> _ACTIVITY_
Will you transcribe all the entries word for word, skipping the pictures they hold?

> _RECORDS SHOWN_
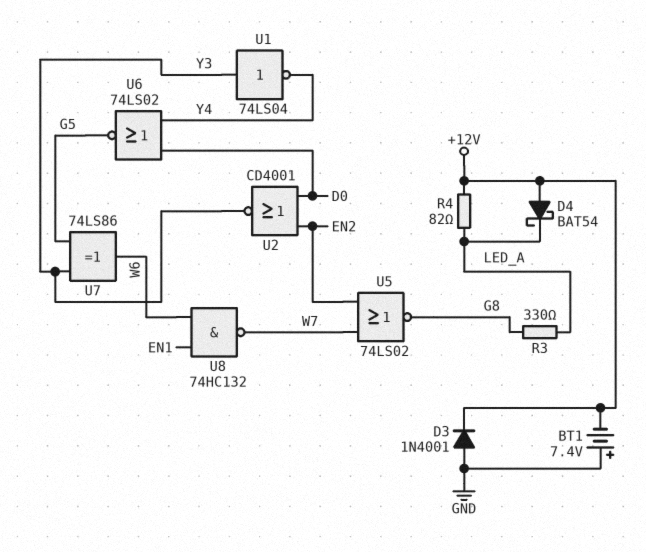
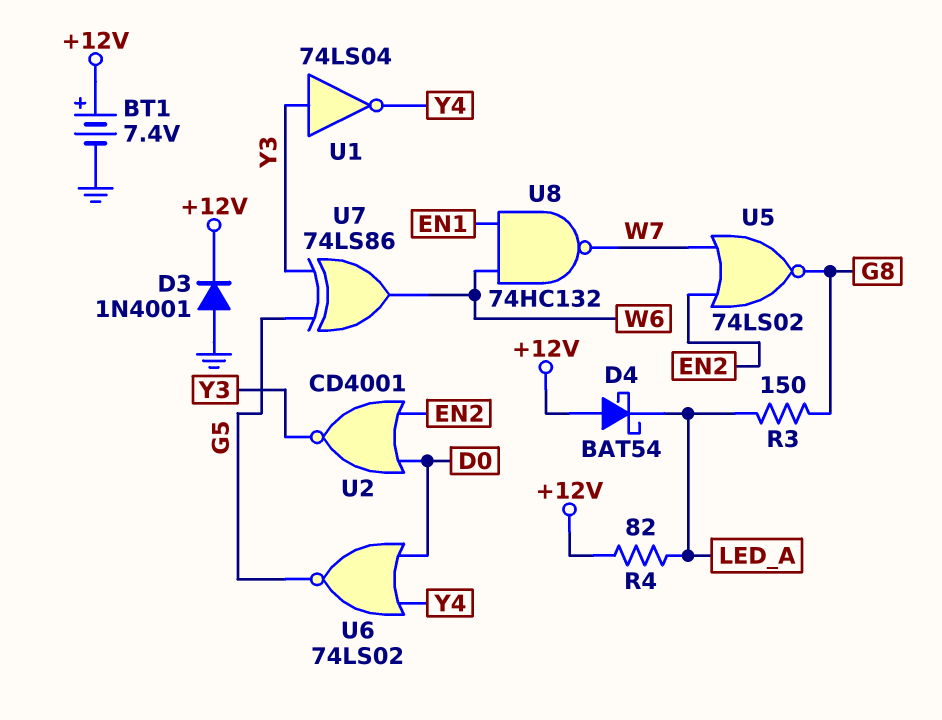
BT1: 7.4V (plus GND, minus +12V) -> 7.4V (plus +12V, minus GND)
R3: 330 (G8, LED_A) -> 150 (G8, LED_A)

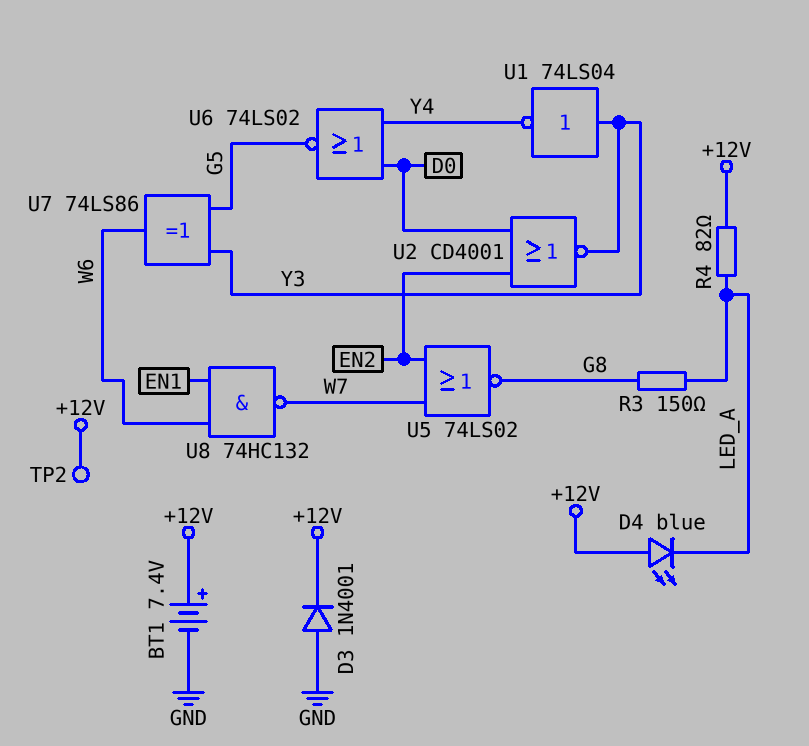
D4: schottky BAT54 (A +12V, K LED_A) -> LED blue (A +12V, K LED_A)
TP2: none -> test point (+12V)

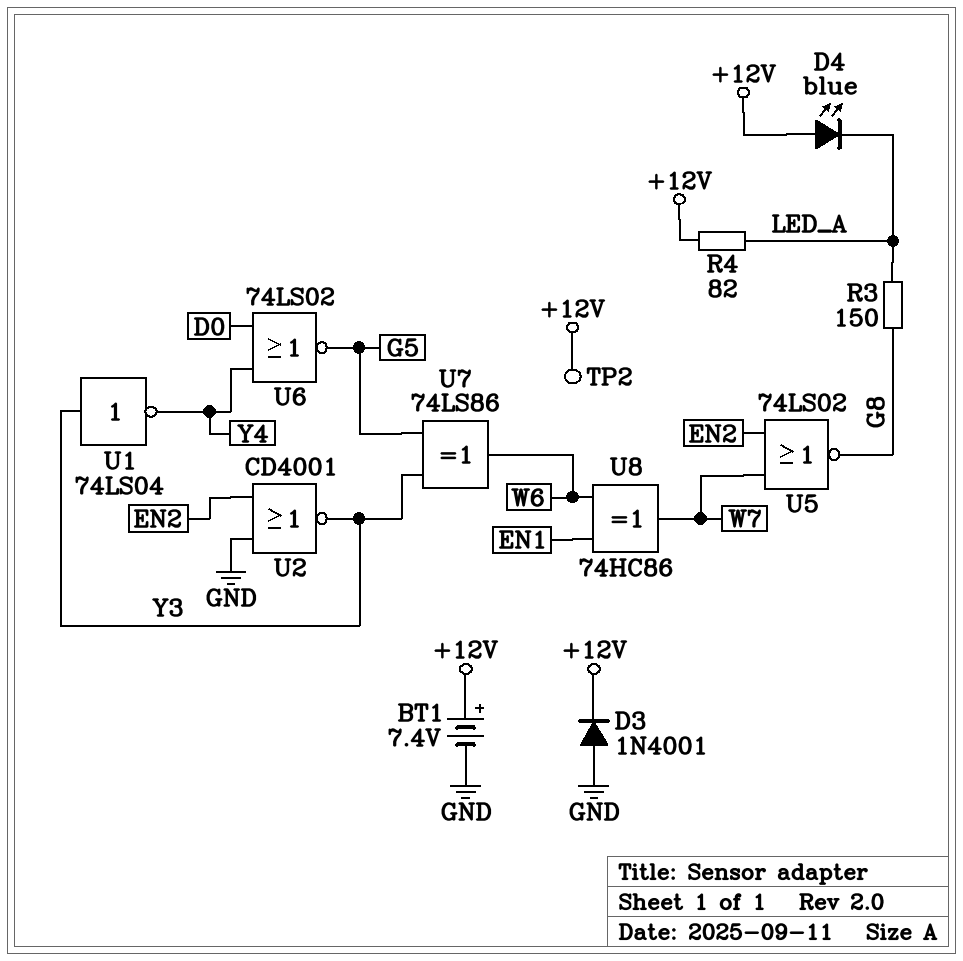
U2: NOR CD4001 (in D0, in EN2, out Y3) -> NOR CD4001 (in EN2, in GND, out Y3)
U8: NAND 74HC132 (in EN1, in W6, out W7) -> XOR 74HC86 (in EN1, in W6, out W7)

> _TASK SOLUTION_
BT1: 7.4V (plus GND, minus +12V) -> 7.4V (plus +12V, minus GND)
R3: 330 (G8, LED_A) -> 150 (G8, LED_A)

D4: schottky BAT54 (A +12V, K LED_A) -> LED blue (A +12V, K LED_A)
TP2: none -> test point (+12V)

U2: NOR CD4001 (in D0, in EN2, out Y3) -> NOR CD4001 (in EN2, in GND, out Y3)
U8: NAND 74HC132 (in EN1, in W6, out W7) -> XOR 74HC86 (in EN1, in W6, out W7)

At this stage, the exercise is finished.